What you will do → Pull out every line of the material that contains the string "kern". Case counts.

Records for this exercise →
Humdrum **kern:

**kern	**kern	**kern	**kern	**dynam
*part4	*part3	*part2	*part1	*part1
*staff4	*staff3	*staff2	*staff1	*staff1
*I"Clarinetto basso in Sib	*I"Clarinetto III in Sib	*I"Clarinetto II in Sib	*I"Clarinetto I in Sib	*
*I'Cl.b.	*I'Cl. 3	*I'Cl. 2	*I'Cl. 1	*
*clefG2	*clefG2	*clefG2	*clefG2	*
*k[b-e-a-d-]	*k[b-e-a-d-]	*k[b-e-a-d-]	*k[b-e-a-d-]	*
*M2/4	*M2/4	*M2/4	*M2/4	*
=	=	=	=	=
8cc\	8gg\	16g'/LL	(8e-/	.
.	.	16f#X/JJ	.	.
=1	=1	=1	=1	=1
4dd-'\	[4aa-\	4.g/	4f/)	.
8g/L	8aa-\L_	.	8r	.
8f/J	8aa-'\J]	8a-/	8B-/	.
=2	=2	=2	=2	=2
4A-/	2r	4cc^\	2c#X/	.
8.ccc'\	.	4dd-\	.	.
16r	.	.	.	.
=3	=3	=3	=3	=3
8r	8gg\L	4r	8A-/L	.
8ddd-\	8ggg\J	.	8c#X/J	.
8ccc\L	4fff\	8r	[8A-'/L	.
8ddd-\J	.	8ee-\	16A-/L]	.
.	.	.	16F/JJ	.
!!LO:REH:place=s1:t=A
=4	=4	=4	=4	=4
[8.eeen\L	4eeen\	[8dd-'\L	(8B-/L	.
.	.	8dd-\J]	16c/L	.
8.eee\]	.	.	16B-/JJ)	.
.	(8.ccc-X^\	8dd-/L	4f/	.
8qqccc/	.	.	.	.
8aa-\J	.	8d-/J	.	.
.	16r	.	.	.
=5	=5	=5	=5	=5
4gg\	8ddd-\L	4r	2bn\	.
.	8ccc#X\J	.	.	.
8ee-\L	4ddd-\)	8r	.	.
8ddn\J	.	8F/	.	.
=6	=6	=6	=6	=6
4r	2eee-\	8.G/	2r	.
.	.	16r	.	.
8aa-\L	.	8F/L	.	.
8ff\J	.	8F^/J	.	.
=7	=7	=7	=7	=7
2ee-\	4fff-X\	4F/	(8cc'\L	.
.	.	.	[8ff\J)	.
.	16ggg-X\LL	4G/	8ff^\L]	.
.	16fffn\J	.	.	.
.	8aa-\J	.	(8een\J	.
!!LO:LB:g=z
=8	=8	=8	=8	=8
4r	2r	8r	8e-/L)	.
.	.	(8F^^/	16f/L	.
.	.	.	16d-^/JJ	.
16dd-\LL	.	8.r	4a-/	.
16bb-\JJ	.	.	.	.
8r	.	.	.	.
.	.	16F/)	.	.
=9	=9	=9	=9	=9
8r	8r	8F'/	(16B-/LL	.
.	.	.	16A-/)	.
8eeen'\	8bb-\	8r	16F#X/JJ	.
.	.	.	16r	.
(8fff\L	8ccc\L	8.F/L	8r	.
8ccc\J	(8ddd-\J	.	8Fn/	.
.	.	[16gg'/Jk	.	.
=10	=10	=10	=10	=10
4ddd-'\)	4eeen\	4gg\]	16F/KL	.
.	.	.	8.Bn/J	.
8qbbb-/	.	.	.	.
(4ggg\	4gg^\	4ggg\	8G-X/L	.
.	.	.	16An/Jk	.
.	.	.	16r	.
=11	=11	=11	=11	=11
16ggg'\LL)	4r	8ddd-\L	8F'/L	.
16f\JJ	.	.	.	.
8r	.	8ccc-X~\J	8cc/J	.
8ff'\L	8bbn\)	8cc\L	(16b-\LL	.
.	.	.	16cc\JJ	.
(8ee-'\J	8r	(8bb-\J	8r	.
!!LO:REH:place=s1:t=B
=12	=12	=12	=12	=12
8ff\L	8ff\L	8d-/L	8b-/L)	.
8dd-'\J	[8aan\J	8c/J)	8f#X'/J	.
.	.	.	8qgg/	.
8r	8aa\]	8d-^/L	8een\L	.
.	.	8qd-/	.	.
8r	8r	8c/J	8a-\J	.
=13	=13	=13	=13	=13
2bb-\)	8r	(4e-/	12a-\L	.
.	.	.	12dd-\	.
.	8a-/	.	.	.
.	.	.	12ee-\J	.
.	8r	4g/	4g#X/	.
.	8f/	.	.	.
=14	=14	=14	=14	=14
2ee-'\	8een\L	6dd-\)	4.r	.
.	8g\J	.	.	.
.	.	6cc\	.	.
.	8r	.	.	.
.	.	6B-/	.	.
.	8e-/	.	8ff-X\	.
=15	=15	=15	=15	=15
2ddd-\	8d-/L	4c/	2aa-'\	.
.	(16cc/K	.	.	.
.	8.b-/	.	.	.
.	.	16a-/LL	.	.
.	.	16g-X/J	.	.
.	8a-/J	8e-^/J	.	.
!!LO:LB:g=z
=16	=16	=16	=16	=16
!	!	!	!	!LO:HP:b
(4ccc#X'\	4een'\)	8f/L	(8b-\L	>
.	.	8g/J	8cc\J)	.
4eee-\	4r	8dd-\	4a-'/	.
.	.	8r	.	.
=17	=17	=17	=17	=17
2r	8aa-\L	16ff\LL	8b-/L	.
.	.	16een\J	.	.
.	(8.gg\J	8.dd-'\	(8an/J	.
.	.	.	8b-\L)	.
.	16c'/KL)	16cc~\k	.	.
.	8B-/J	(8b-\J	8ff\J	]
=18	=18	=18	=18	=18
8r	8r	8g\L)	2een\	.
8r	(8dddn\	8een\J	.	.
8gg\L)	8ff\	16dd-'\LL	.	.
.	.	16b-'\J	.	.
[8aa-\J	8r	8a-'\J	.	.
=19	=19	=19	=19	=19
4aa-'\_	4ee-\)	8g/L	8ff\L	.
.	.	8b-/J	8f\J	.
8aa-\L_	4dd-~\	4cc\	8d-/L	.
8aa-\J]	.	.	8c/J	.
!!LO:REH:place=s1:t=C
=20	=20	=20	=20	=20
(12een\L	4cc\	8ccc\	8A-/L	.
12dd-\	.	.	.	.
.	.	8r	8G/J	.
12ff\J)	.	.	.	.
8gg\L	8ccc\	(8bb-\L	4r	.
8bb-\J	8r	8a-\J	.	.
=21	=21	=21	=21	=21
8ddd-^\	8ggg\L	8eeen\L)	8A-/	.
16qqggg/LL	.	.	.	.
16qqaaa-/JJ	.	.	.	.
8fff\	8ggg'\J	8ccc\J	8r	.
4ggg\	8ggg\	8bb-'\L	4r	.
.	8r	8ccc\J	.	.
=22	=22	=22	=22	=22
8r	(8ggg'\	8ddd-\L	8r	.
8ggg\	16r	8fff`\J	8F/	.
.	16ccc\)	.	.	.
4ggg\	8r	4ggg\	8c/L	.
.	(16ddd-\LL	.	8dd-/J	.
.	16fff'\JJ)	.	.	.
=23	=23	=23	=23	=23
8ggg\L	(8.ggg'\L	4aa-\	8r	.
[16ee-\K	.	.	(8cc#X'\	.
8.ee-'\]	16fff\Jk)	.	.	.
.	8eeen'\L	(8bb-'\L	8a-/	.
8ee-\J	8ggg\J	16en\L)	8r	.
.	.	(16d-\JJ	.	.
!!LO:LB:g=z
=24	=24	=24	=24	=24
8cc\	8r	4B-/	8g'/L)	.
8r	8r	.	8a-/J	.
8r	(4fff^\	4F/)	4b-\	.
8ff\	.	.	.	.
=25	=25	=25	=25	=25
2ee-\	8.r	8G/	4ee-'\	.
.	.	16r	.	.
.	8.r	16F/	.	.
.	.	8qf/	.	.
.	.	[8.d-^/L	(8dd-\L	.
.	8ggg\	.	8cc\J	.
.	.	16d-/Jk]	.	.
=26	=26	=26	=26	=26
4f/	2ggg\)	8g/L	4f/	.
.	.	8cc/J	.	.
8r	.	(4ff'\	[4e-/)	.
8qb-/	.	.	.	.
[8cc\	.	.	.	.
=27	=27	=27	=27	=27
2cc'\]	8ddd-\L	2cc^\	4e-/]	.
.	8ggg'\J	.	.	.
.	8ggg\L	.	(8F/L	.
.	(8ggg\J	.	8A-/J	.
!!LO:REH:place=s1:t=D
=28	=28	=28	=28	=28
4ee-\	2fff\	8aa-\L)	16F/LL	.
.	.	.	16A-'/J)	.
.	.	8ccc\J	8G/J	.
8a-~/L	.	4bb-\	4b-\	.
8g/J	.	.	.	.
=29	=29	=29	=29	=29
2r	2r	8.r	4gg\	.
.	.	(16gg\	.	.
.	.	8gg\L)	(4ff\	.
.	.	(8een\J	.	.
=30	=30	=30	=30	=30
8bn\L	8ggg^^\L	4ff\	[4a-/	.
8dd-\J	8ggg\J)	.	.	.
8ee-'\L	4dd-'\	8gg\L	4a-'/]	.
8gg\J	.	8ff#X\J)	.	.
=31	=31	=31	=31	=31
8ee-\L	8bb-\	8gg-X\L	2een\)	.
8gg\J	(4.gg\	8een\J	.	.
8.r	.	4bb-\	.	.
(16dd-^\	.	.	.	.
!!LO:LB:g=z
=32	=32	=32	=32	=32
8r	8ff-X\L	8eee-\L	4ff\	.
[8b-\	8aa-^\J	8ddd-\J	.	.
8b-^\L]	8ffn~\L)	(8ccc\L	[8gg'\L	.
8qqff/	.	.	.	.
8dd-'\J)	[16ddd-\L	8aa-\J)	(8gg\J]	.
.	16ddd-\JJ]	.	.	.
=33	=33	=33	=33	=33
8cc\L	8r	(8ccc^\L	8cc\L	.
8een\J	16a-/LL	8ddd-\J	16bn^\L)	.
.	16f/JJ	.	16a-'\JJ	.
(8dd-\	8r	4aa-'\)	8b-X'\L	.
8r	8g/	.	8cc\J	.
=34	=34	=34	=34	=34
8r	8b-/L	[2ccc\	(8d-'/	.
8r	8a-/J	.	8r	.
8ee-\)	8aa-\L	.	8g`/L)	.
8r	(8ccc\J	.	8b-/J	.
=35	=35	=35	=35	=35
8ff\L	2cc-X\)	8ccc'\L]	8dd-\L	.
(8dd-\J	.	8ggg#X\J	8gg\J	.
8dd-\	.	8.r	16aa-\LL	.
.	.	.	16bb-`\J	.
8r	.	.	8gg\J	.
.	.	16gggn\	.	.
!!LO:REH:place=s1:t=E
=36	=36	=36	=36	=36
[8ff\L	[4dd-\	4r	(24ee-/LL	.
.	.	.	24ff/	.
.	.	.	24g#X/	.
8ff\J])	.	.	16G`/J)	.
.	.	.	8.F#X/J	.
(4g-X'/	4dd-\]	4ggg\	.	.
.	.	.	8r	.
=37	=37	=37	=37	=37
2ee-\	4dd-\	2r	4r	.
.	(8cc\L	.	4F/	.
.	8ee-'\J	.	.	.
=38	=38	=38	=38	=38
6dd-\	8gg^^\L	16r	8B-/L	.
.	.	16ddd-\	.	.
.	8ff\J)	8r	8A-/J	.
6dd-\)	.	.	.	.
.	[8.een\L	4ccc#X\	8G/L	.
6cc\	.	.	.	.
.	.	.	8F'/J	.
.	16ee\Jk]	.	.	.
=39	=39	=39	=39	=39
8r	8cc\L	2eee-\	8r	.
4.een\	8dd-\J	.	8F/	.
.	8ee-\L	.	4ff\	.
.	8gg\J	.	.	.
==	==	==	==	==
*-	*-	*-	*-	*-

Answer in full →
Humdrum **kern:
**kern	**kern	**kern	**kern	**dynam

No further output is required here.